------ MATERIAL FOR THE TASK ------

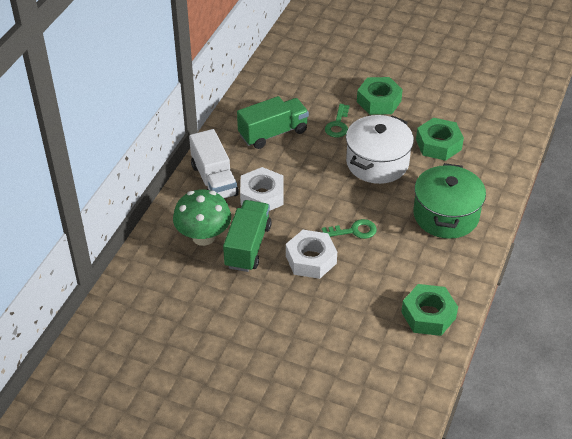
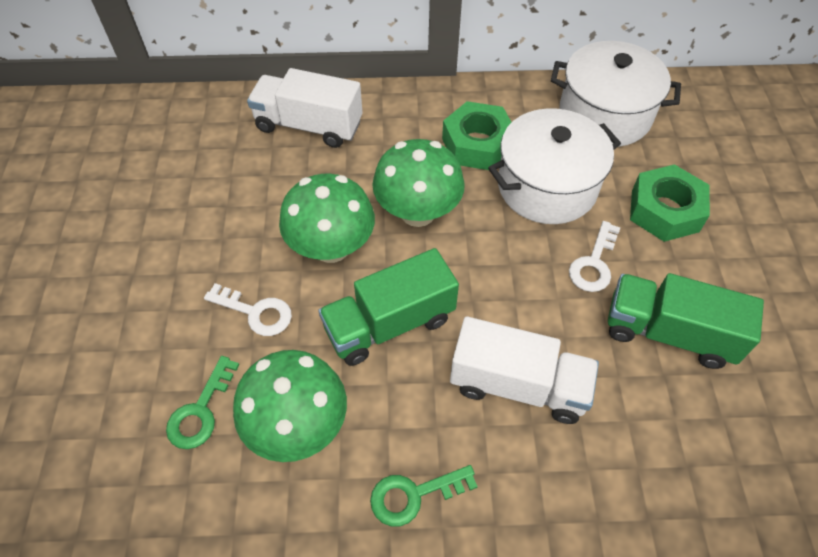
green mushroom: 1 -> 3
green nut: 3 -> 2
green pot: 1 -> 0
white key: 0 -> 2
white nut: 2 -> 0
white pot: 1 -> 2
white truck: 1 -> 2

------

AIM OF THE EXERCISE — Lines that contain "green" should be pulled from the entries above and reported.

TASK RESULT —
green mushroom: 1 -> 3
green nut: 3 -> 2
green pot: 1 -> 0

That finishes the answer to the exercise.